◆ **Description of the task**:
What's wanted is a faithful retyping of every entry, pictures excluded.

Records drawn from a dataset:
○ ○ ○ ○ ○ ○ ○
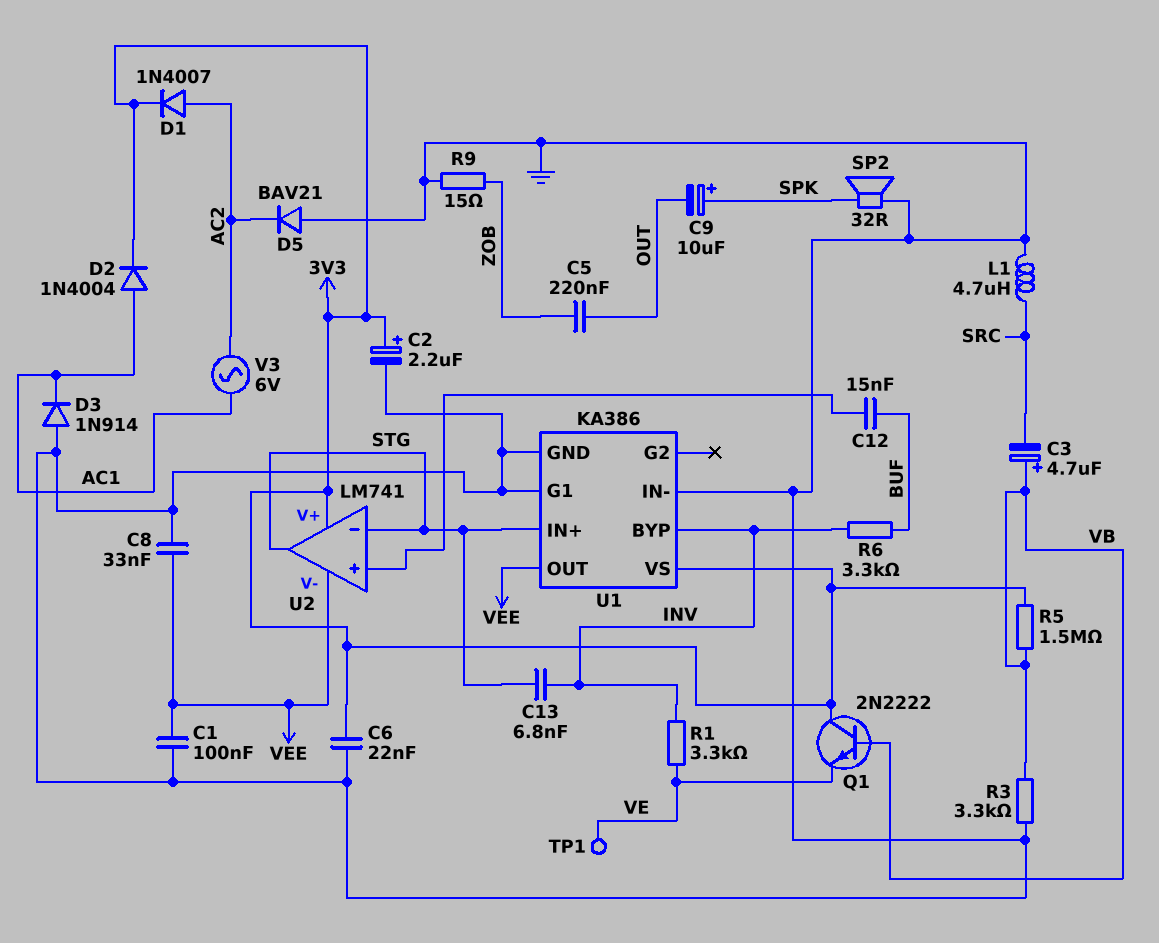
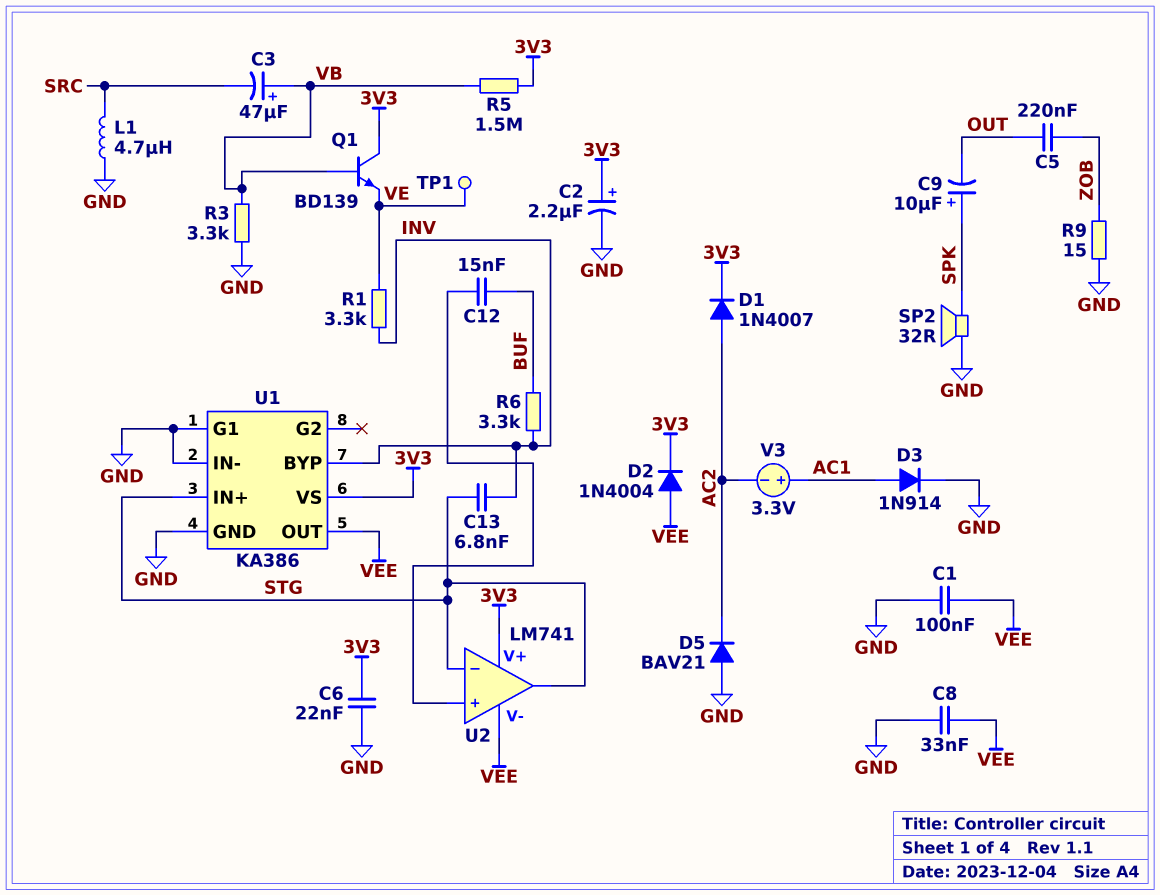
C3: 4.7uF (plus VB, minus SRC) -> 47uF (plus VB, minus SRC)
D2: diode 1N4004 (A AC1, K 3V3) -> diode 1N4004 (A VEE, K 3V3)
D3: diode 1N914 (A GND, K AC1) -> diode 1N914 (A AC1, K GND)
Q1: NPN 2N2222 (B VB, C 3V3, E VE) -> NPN BD139 (B VB, C 3V3, E VE)
V3: AC 6V (AC1, AC2) -> 3.3V (plus AC1, minus AC2)

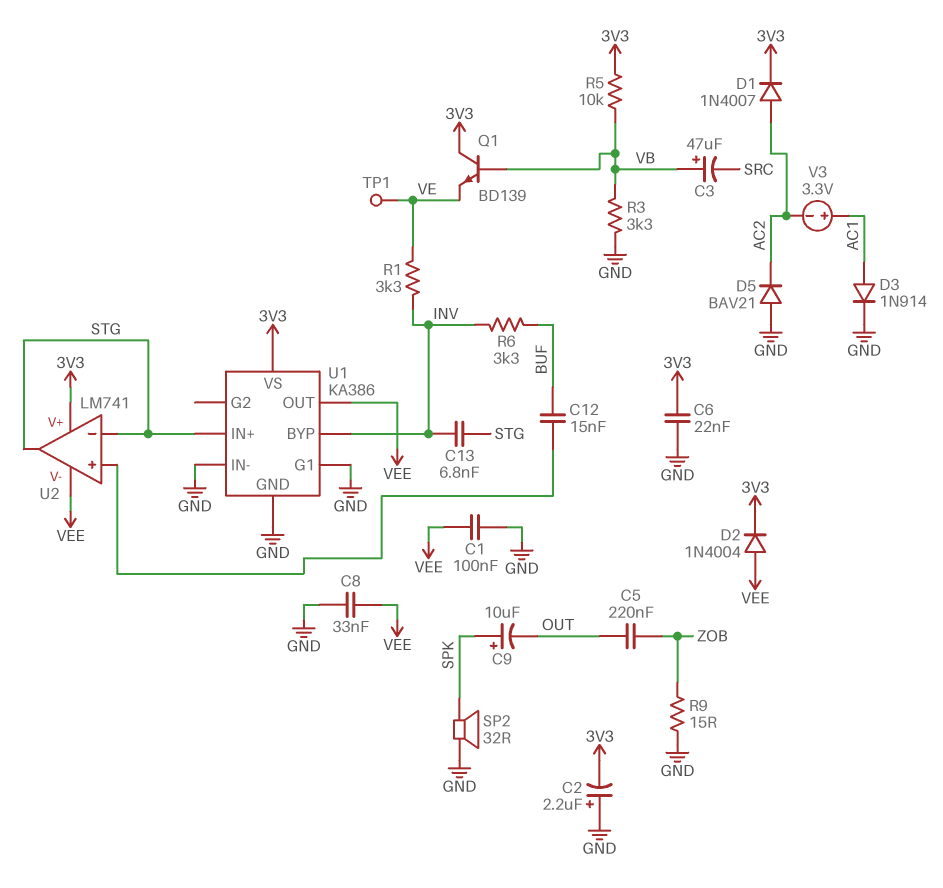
C2: 2.2uF (plus 3V3, minus GND) -> 2.2uF (plus GND, minus 3V3)
L1: 4.7uH (GND, SRC) -> none
R5: 1.5M (3V3, VB) -> 10k (3V3, VB)

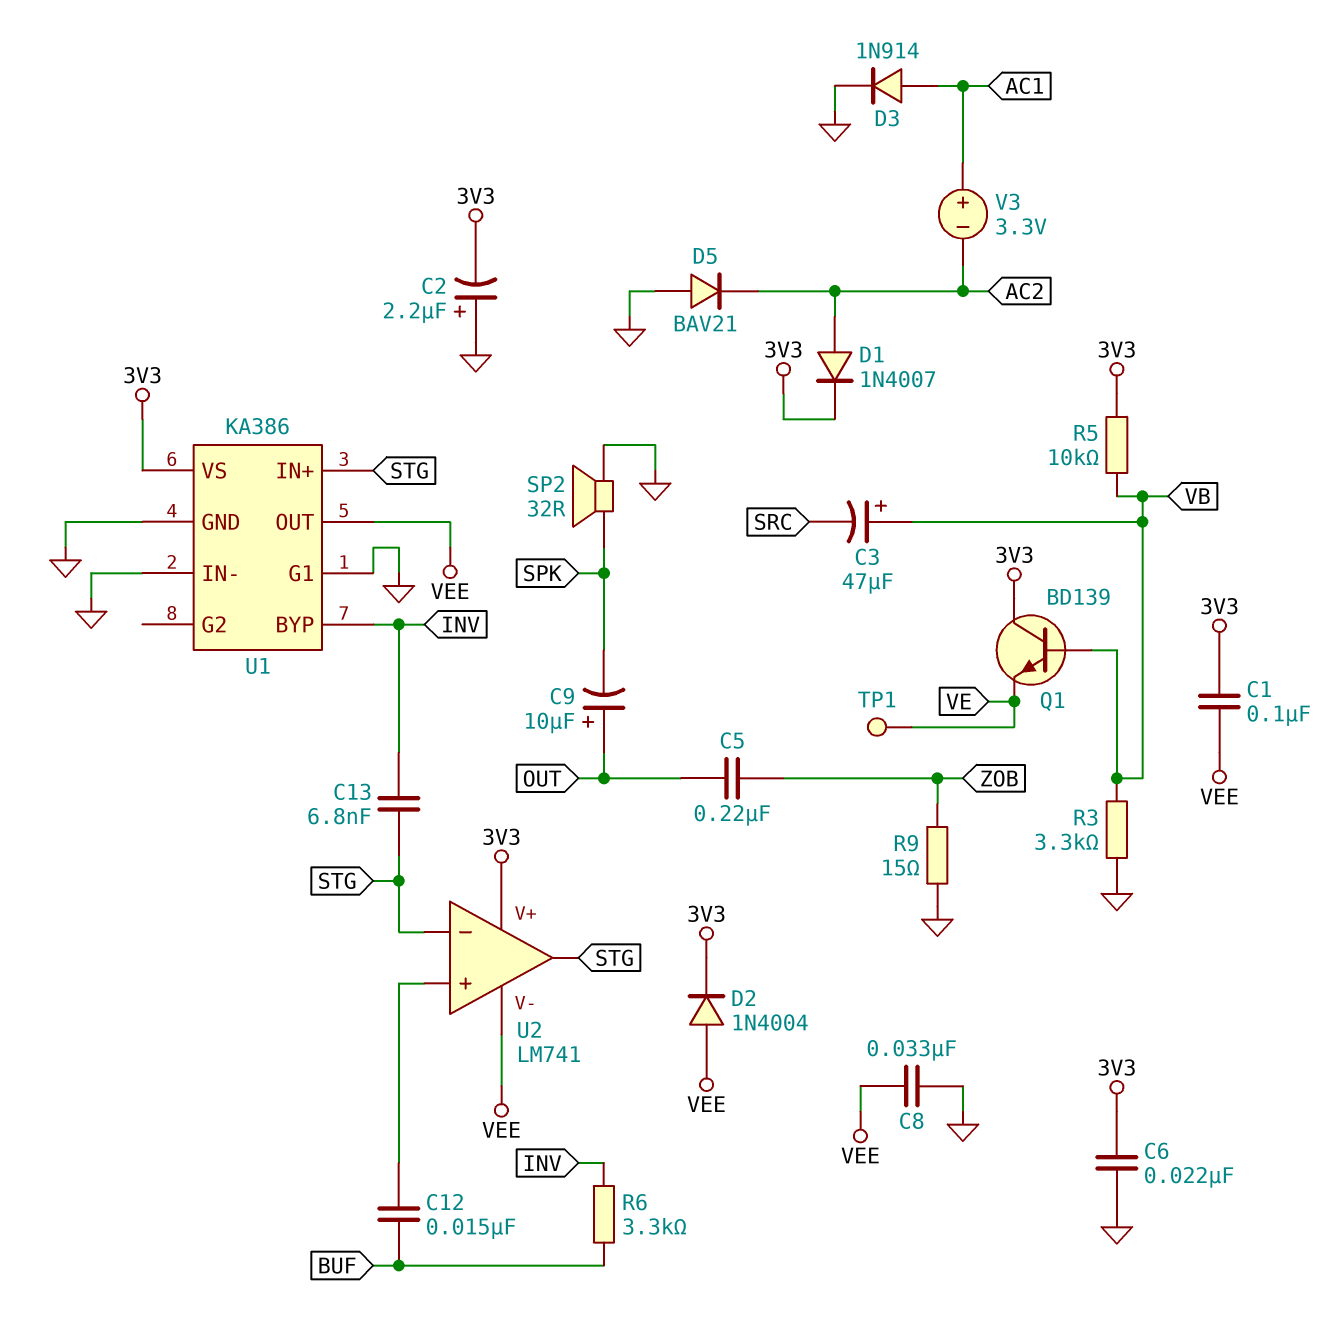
C1: 100nF (GND, VEE) -> 100nF (3V3, VEE)
C9: 10uF (plus SPK, minus OUT) -> 10uF (plus OUT, minus SPK)
R1: 3.3k (INV, VE) -> none

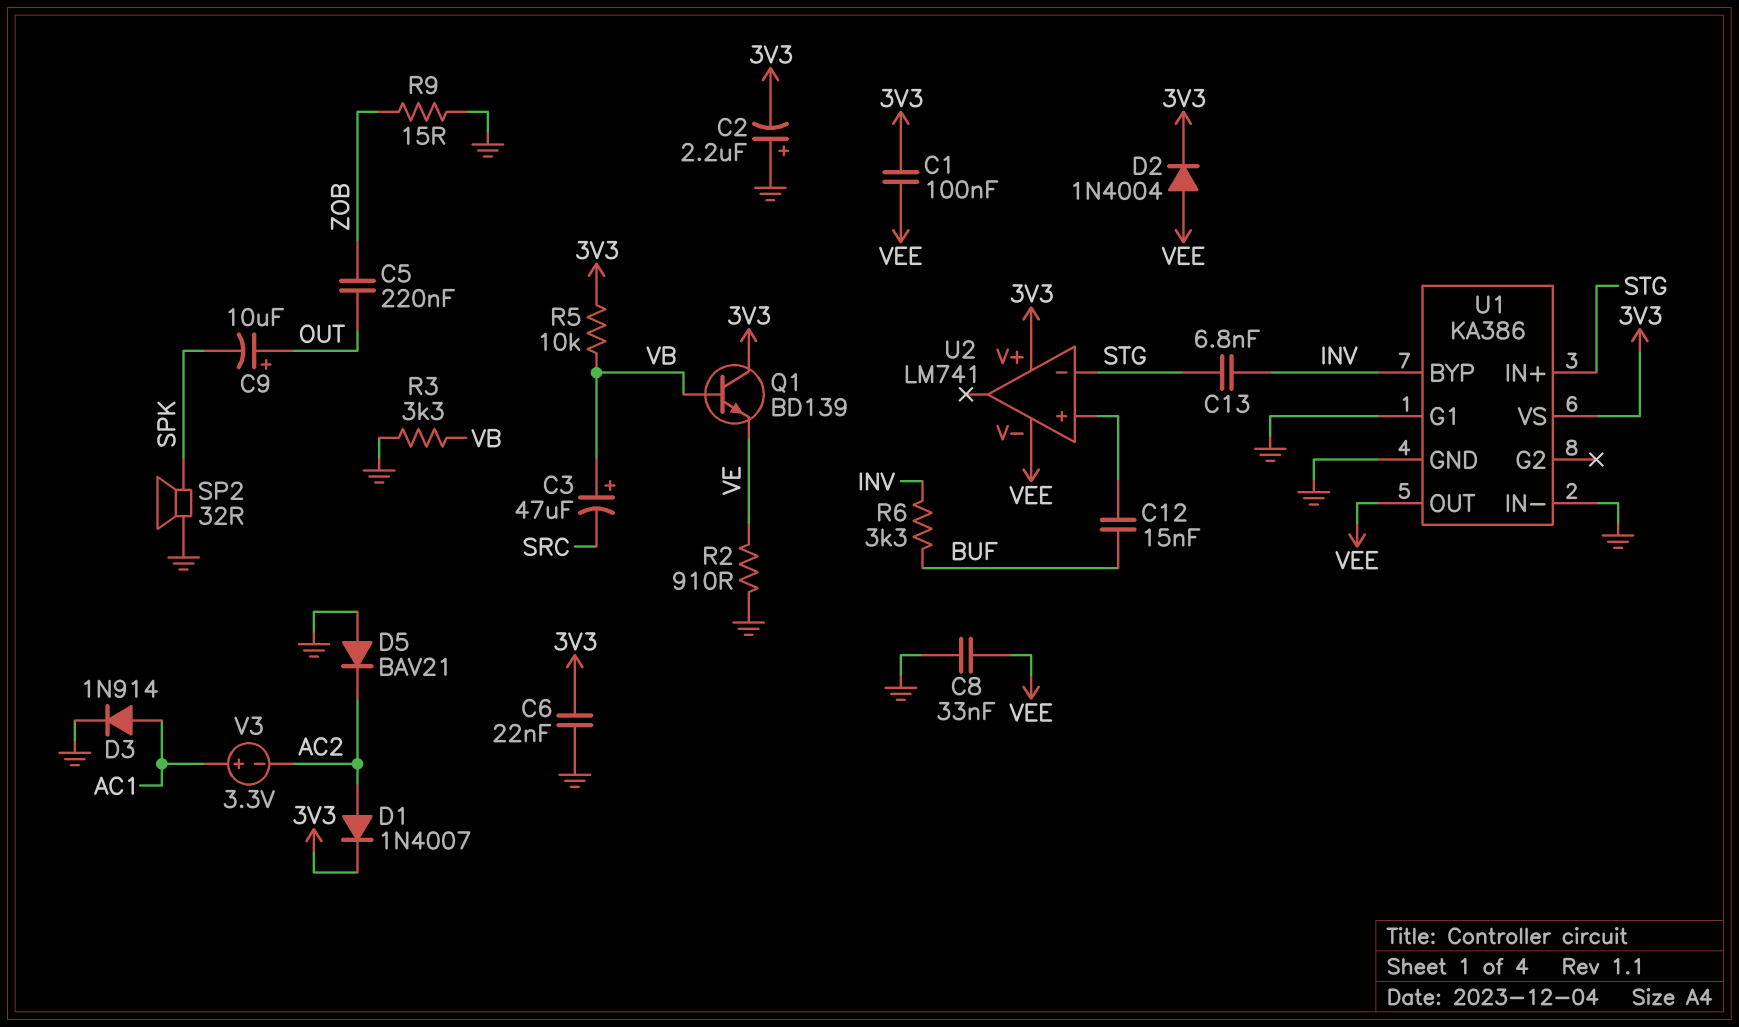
R2: none -> 910 (GND, VE)
TP1: test point (VE) -> none
U2 pin out: STG -> none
○ ○ ○ ○ ○ ○ ○
◆ **Expected answer**:
C3: 4.7uF (plus VB, minus SRC) -> 47uF (plus VB, minus SRC)
D2: diode 1N4004 (A AC1, K 3V3) -> diode 1N4004 (A VEE, K 3V3)
D3: diode 1N914 (A GND, K AC1) -> diode 1N914 (A AC1, K GND)
Q1: NPN 2N2222 (B VB, C 3V3, E VE) -> NPN BD139 (B VB, C 3V3, E VE)
V3: AC 6V (AC1, AC2) -> 3.3V (plus AC1, minus AC2)

C2: 2.2uF (plus 3V3, minus GND) -> 2.2uF (plus GND, minus 3V3)
L1: 4.7uH (GND, SRC) -> none
R5: 1.5M (3V3, VB) -> 10k (3V3, VB)

C1: 100nF (GND, VEE) -> 100nF (3V3, VEE)
C9: 10uF (plus SPK, minus OUT) -> 10uF (plus OUT, minus SPK)
R1: 3.3k (INV, VE) -> none

R2: none -> 910 (GND, VE)
TP1: test point (VE) -> none
U2 pin out: STG -> none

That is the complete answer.